Work instructions
Only one stretch of the records below should be repeated. It starts with the line containing "(298, 201) = (423, 422): brown cap -> none" and goes on through the line containing "(764, 267) = (152, 229): orange heart -> none", exactly as written.

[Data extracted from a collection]
────

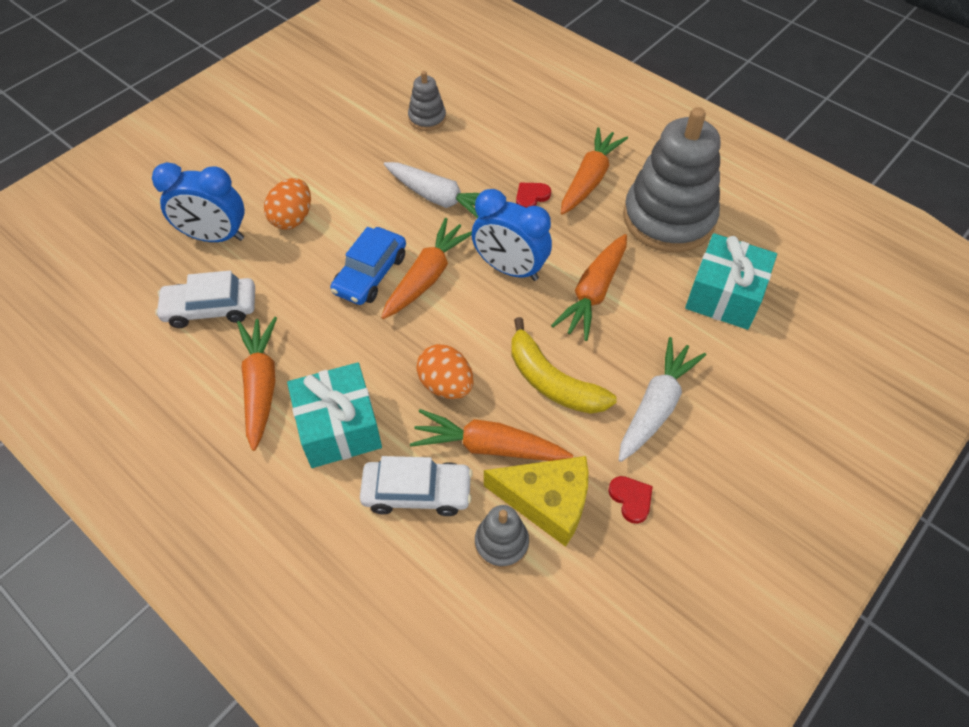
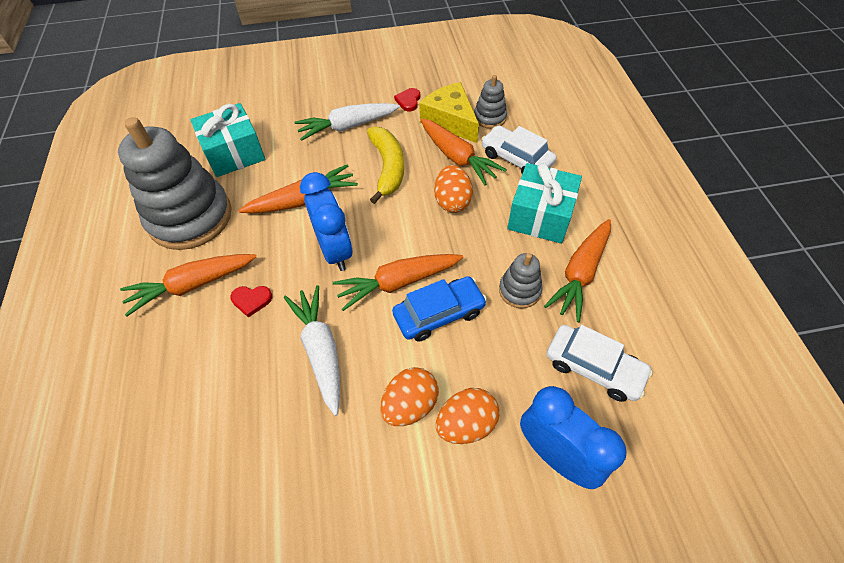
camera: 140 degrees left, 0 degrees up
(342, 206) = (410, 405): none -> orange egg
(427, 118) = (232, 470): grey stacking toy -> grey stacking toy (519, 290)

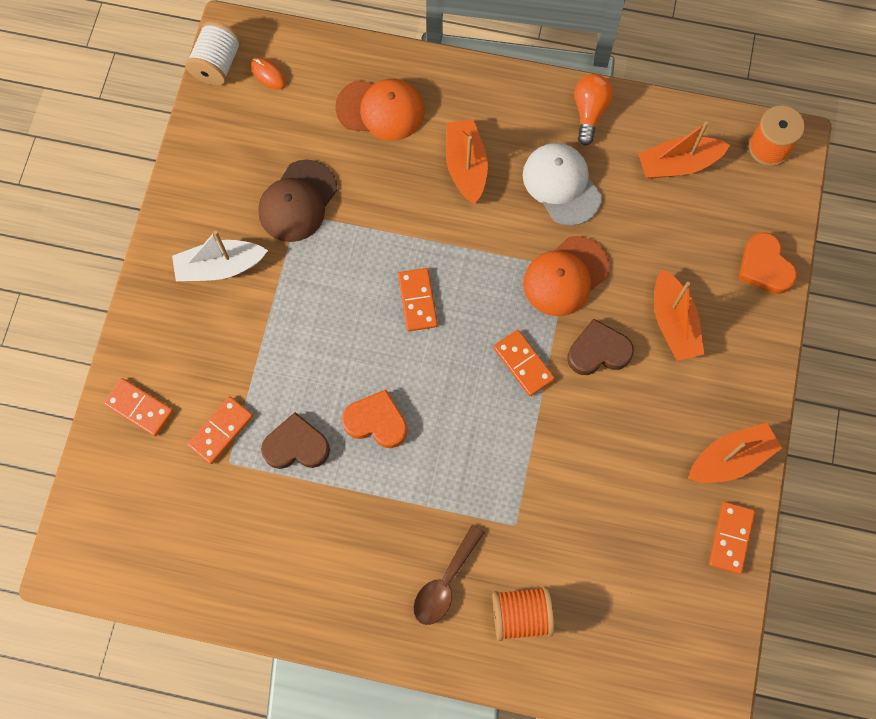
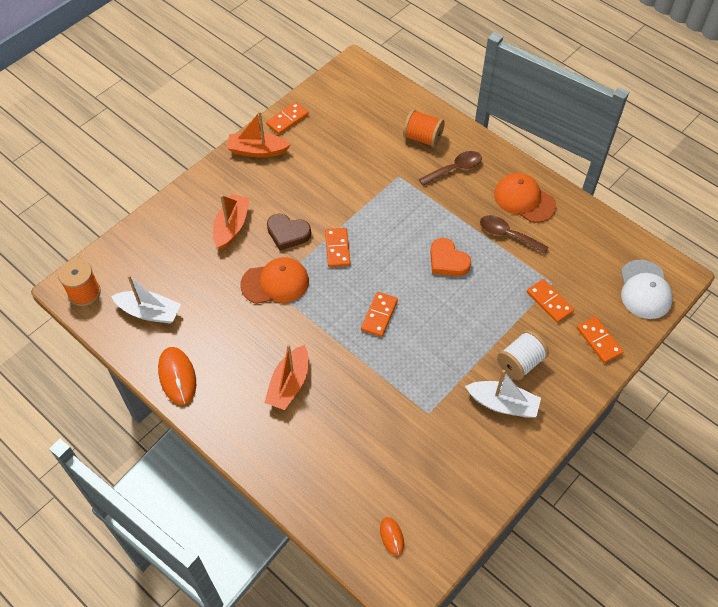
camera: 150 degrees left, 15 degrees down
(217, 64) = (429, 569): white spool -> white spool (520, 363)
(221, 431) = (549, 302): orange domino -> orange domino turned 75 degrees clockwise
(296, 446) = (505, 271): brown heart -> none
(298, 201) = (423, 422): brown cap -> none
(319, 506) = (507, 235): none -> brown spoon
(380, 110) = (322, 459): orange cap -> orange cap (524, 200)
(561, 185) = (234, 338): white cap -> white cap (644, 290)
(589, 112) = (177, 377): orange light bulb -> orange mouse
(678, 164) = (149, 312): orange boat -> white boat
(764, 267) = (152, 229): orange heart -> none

────

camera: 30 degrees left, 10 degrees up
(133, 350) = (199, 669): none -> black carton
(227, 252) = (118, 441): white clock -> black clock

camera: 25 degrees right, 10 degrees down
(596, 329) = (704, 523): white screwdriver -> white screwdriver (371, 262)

────

Expected answer
(298, 201) = (423, 422): brown cap -> none
(319, 506) = (507, 235): none -> brown spoon
(380, 110) = (322, 459): orange cap -> orange cap (524, 200)
(561, 185) = (234, 338): white cap -> white cap (644, 290)
(589, 112) = (177, 377): orange light bulb -> orange mouse
(678, 164) = (149, 312): orange boat -> white boat
(764, 267) = (152, 229): orange heart -> none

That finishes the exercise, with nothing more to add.